[Version difference data]
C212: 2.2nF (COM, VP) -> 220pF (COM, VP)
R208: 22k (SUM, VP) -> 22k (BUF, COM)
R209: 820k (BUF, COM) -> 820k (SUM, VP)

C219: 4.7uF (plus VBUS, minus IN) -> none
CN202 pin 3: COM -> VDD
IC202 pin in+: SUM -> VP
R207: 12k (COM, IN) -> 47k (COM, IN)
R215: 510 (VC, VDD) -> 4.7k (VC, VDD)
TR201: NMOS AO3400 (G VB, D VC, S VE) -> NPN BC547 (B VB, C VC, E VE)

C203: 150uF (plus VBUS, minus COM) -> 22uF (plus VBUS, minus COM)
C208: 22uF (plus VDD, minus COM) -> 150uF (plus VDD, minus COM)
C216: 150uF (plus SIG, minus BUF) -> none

- **About this exercise**: Copy all lines of the records in which the string "none" can be found.

- **Task response**:
C219: 4.7uF (plus VBUS, minus IN) -> none
C216: 150uF (plus SIG, minus BUF) -> none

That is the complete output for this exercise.